# EXERCISE GOAL
In the copy, every record below must appear exactly as given, and no picture may appear.

◇ ◇ ◇ ◇ ◇

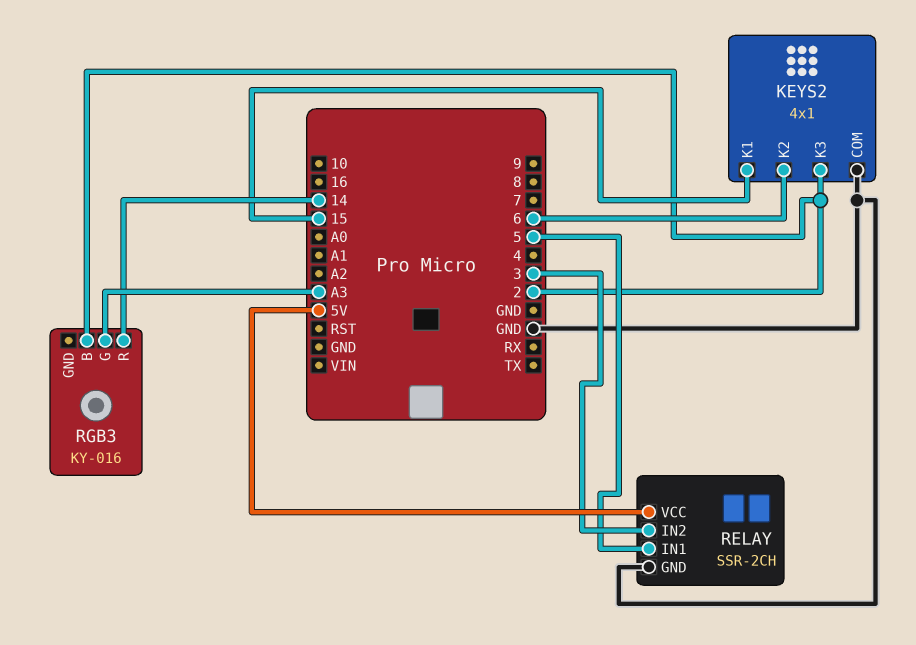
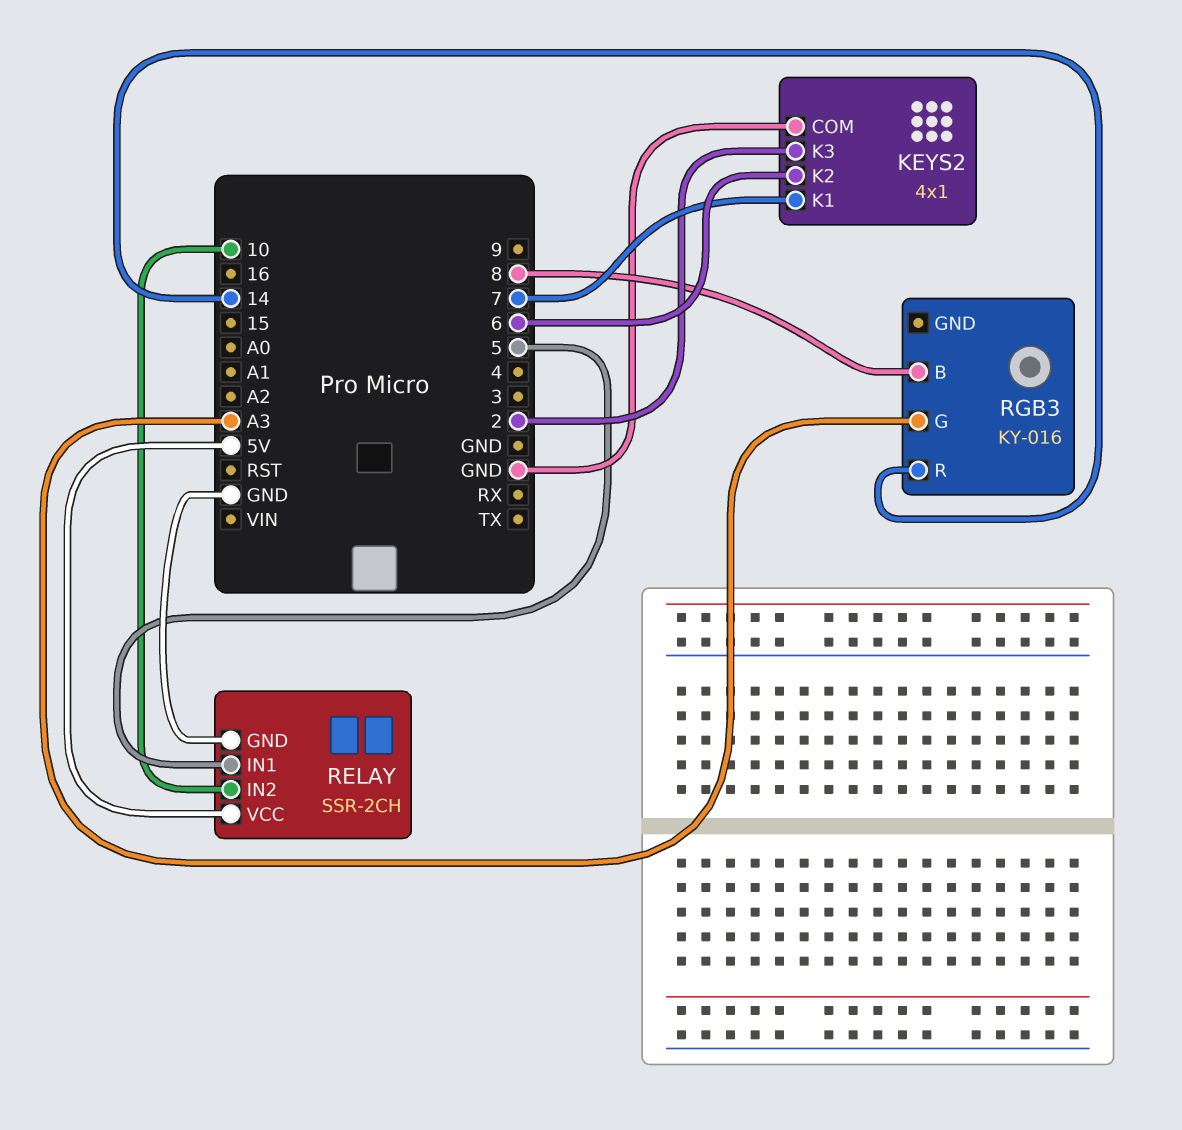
KEYS2 pin K1: 15 -> 7
RELAY pin IN2: 3 -> 10
RGB3 pin B: 2 -> 8

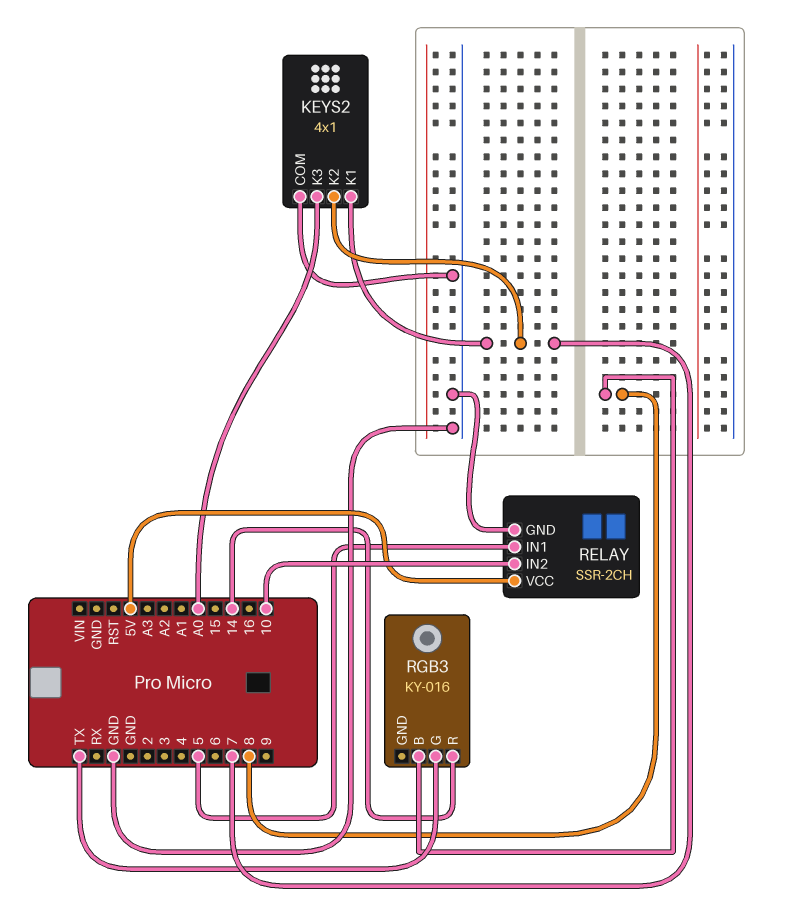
KEYS2 pin K2: 6 -> 7
KEYS2 pin K3: 2 -> A0
RGB3 pin G: A3 -> TX

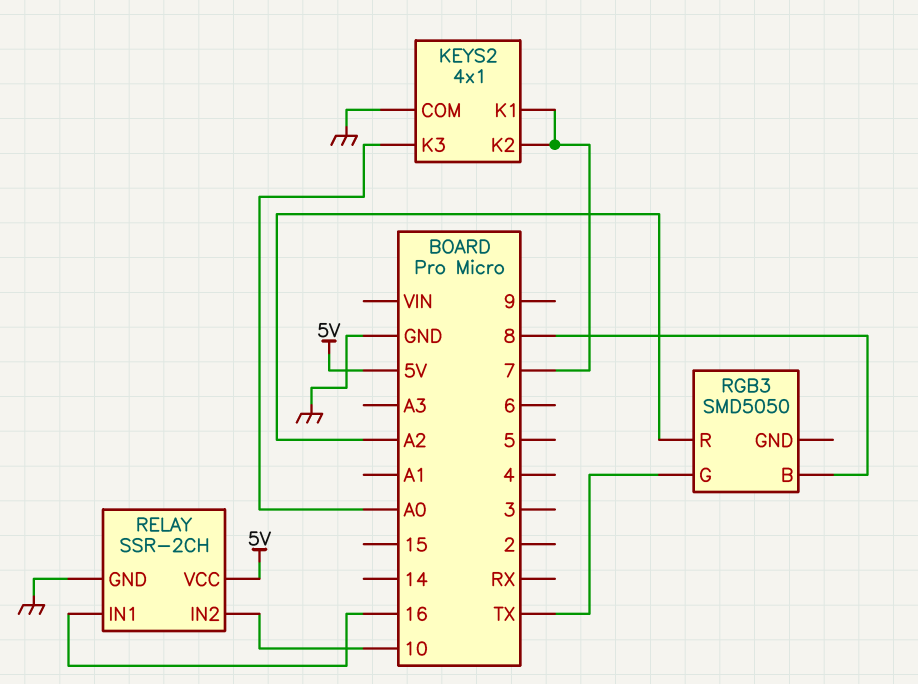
RELAY pin IN1: 5 -> 16
RGB3: KY-016 -> SMD5050
RGB3 pin R: 14 -> A2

◇ ◇ ◇ ◇ ◇

# ANSWER BELOW
KEYS2 pin K1: 15 -> 7
RELAY pin IN2: 3 -> 10
RGB3 pin B: 2 -> 8

KEYS2 pin K2: 6 -> 7
KEYS2 pin K3: 2 -> A0
RGB3 pin G: A3 -> TX

RELAY pin IN1: 5 -> 16
RGB3: KY-016 -> SMD5050
RGB3 pin R: 14 -> A2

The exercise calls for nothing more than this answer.